◆ Excerpted data
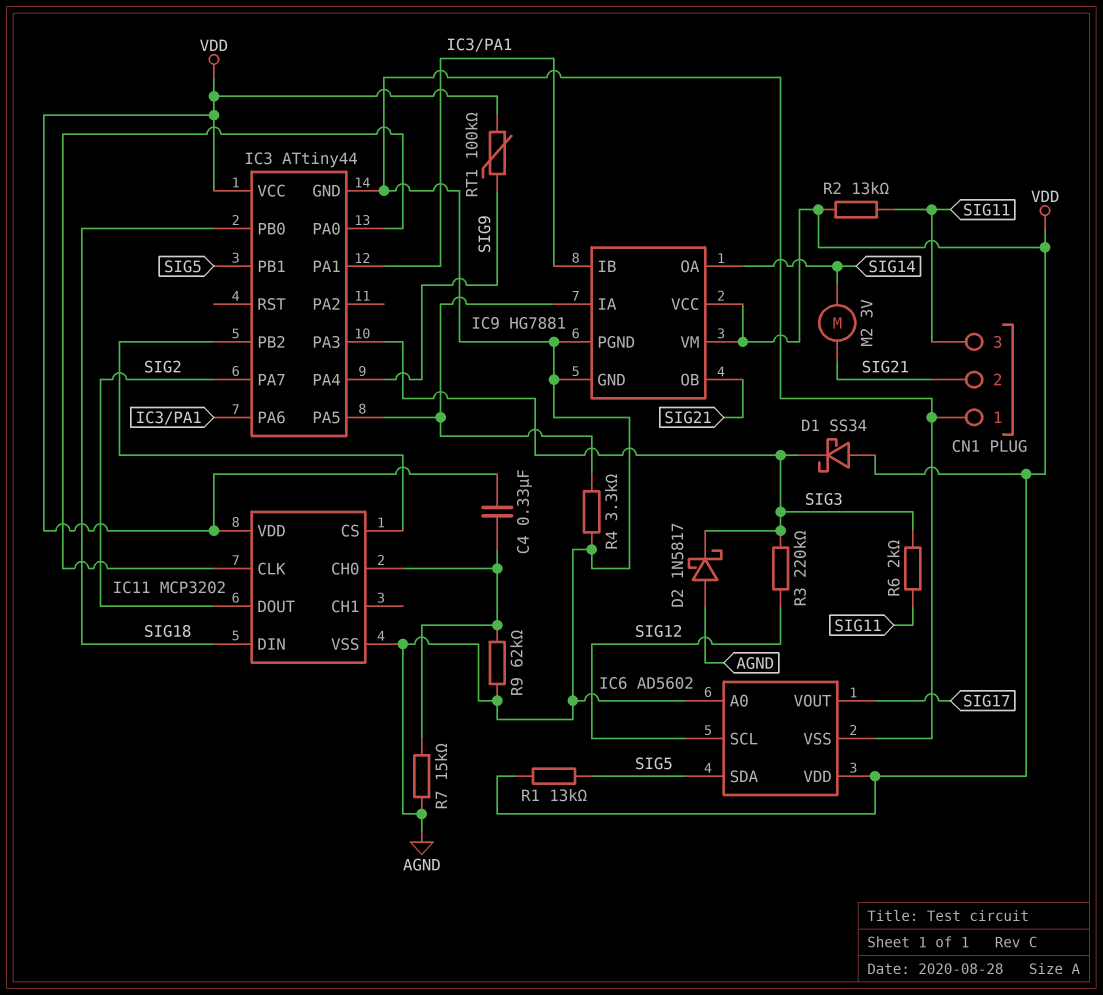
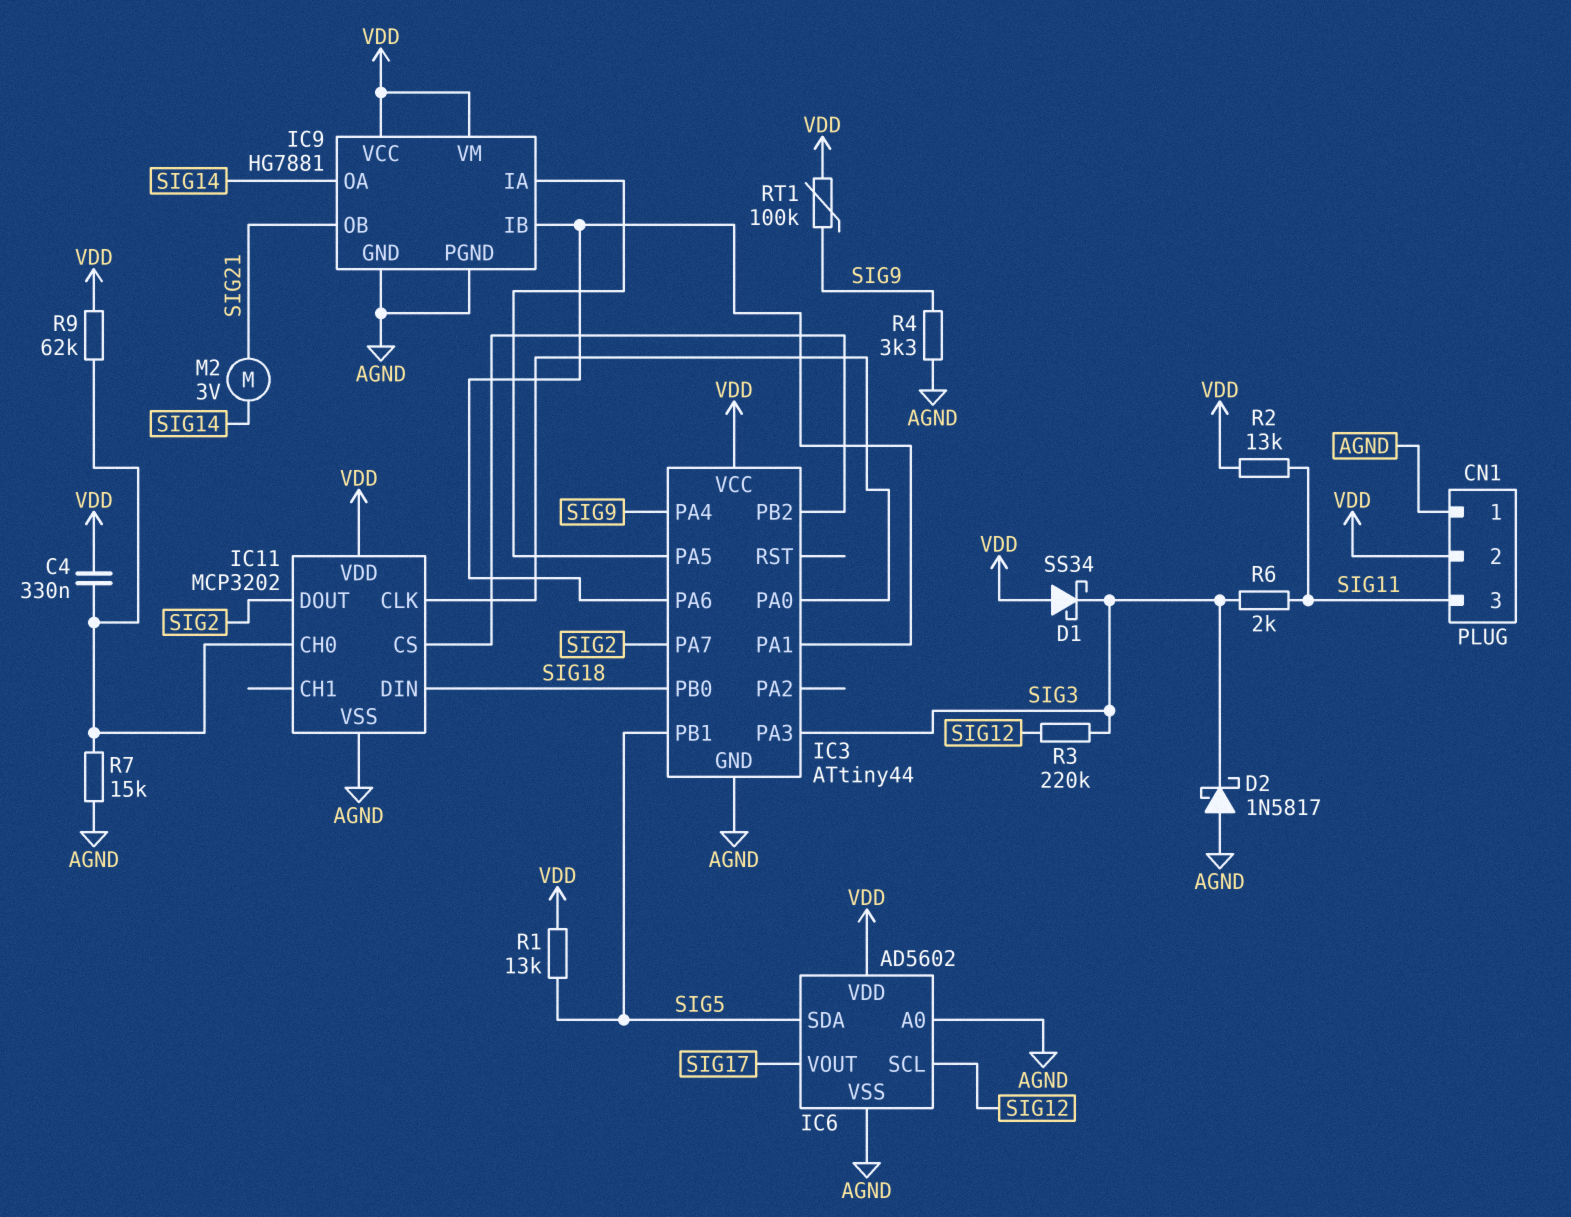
CN1 pin 2: SIG21 -> VDD
R4: 3.3k (AGND, IC3/PA5) -> 3.3k (AGND, SIG9)
R9: 62k (AGND, IC11/CH0) -> 62k (IC11/CH0, VDD)

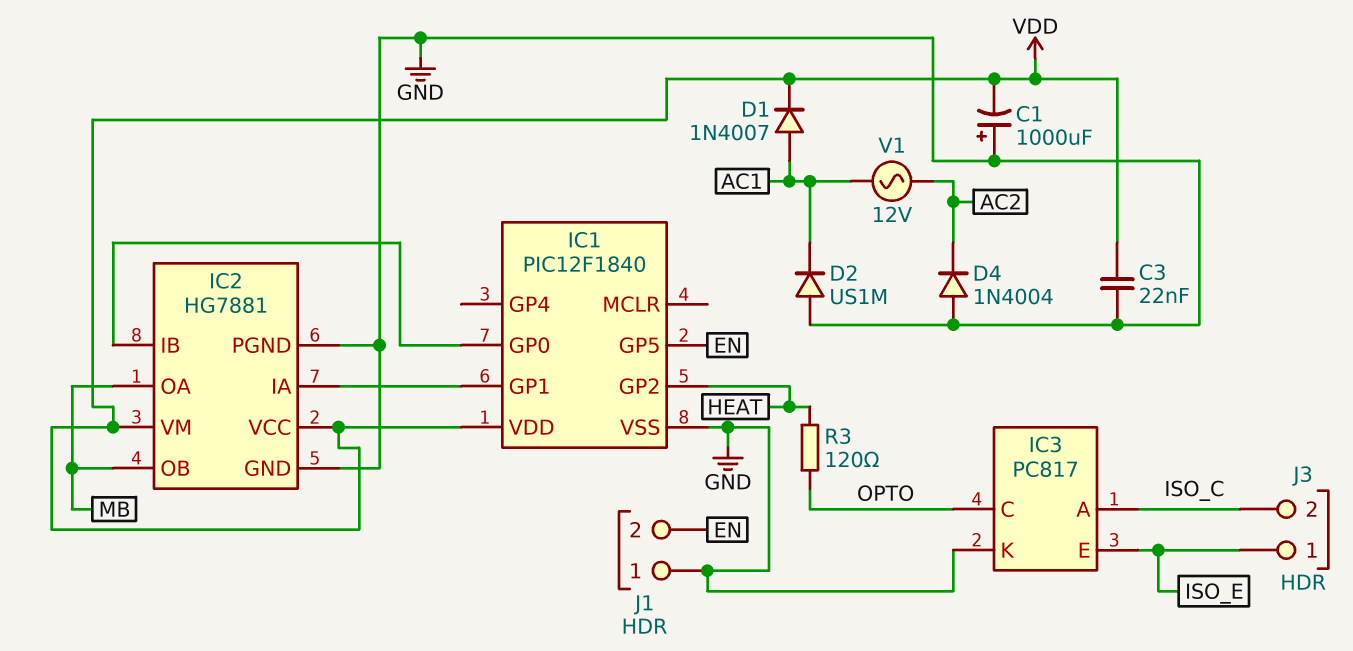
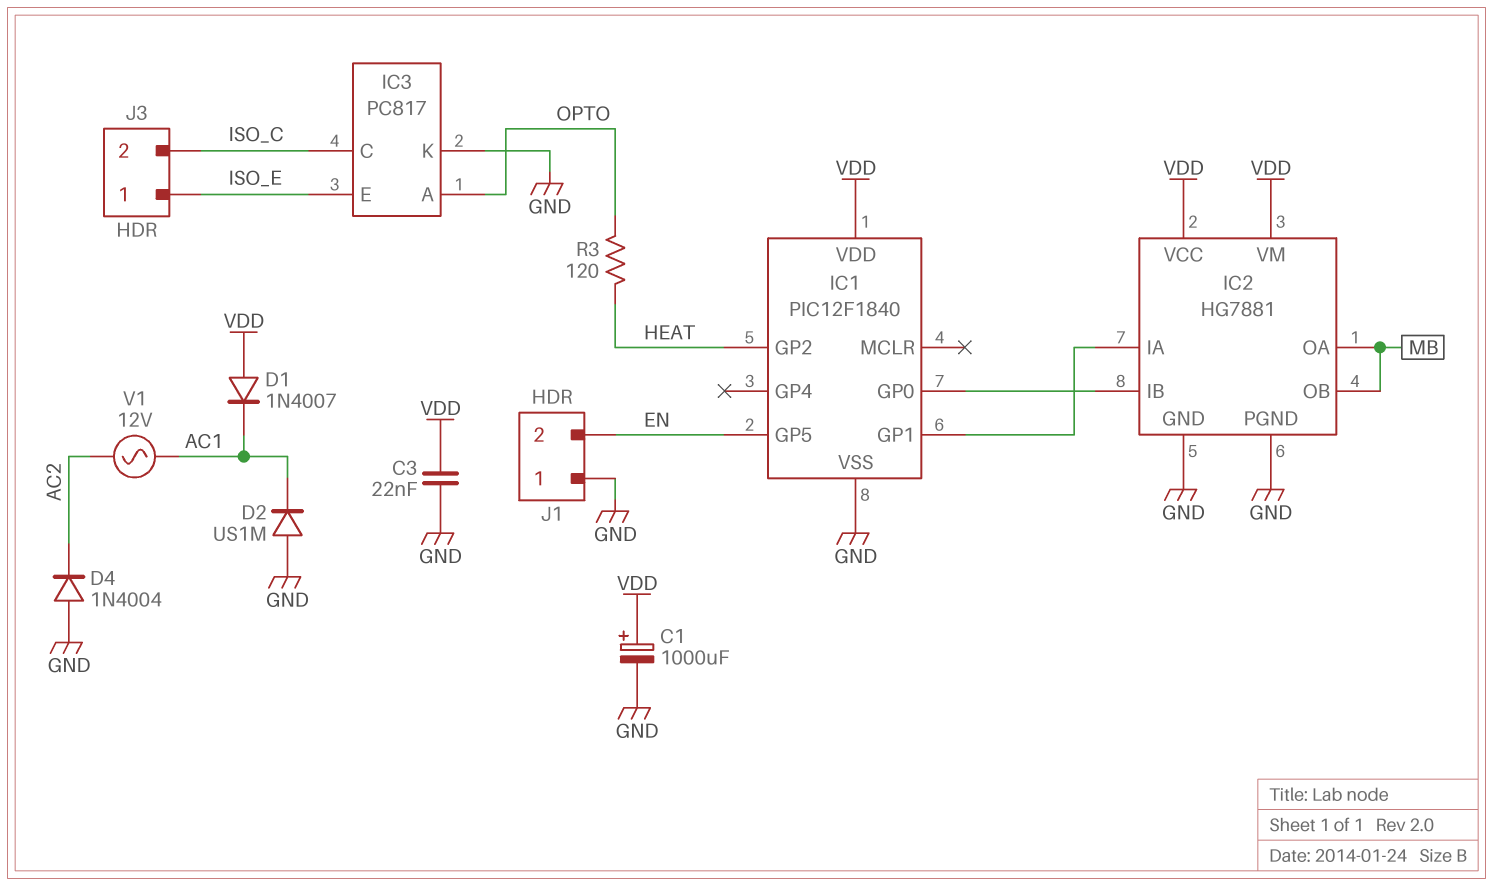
C1: 1000uF (plus GND, minus VDD) -> 1000uF (plus VDD, minus GND)
D1: diode 1N4007 (A AC1, K VDD) -> diode 1N4007 (A VDD, K AC1)
IC3 pin A: ISO_C -> OPTO
IC3 pin C: OPTO -> ISO_C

◆ The task
Apart from the pictures, the entries above are to be repeated in full and exactly.

◆ Worked solution
CN1 pin 2: SIG21 -> VDD
R4: 3.3k (AGND, IC3/PA5) -> 3.3k (AGND, SIG9)
R9: 62k (AGND, IC11/CH0) -> 62k (IC11/CH0, VDD)

C1: 1000uF (plus GND, minus VDD) -> 1000uF (plus VDD, minus GND)
D1: diode 1N4007 (A AC1, K VDD) -> diode 1N4007 (A VDD, K AC1)
IC3 pin A: ISO_C -> OPTO
IC3 pin C: OPTO -> ISO_C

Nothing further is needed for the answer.